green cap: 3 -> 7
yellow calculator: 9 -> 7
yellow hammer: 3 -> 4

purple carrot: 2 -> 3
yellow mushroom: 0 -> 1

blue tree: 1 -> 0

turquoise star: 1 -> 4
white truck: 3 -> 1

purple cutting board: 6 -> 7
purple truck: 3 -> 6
● ● ● ● ● ● ●
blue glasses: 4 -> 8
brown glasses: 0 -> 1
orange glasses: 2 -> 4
● ● ● ● ● ● ●
### EXERCISE DESCRIPTION
Write out every line of the entries that holds the word "yellow".

### SOLUTION TO THIS PROBLEM
yellow calculator: 9 -> 7
yellow hammer: 3 -> 4
yellow mushroom: 0 -> 1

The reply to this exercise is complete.